▼

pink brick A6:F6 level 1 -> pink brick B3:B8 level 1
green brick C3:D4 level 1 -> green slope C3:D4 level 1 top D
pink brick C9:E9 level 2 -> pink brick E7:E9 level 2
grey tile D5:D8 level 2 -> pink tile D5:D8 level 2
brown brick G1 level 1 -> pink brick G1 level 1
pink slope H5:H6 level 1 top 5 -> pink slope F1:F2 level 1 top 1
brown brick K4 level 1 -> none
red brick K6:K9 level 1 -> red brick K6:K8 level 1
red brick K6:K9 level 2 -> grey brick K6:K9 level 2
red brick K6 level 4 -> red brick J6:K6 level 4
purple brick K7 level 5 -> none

▲
▼

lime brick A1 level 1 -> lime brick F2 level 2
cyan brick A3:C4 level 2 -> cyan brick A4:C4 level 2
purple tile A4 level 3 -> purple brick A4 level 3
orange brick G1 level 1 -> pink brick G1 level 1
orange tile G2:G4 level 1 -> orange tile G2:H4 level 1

▲

## Exercise requirements
Each line in the listing above from the one containing "pink brick C9:E9" through the one containing "purple brick K7 level 5 -> none" should be repeated exactly, and no other line.

## Answer to this exercise
pink brick C9:E9 level 2 -> pink brick E7:E9 level 2
grey tile D5:D8 level 2 -> pink tile D5:D8 level 2
brown brick G1 level 1 -> pink brick G1 level 1
pink slope H5:H6 level 1 top 5 -> pink slope F1:F2 level 1 top 1
brown brick K4 level 1 -> none
red brick K6:K9 level 1 -> red brick K6:K8 level 1
red brick K6:K9 level 2 -> grey brick K6:K9 level 2
red brick K6 level 4 -> red brick J6:K6 level 4
purple brick K7 level 5 -> none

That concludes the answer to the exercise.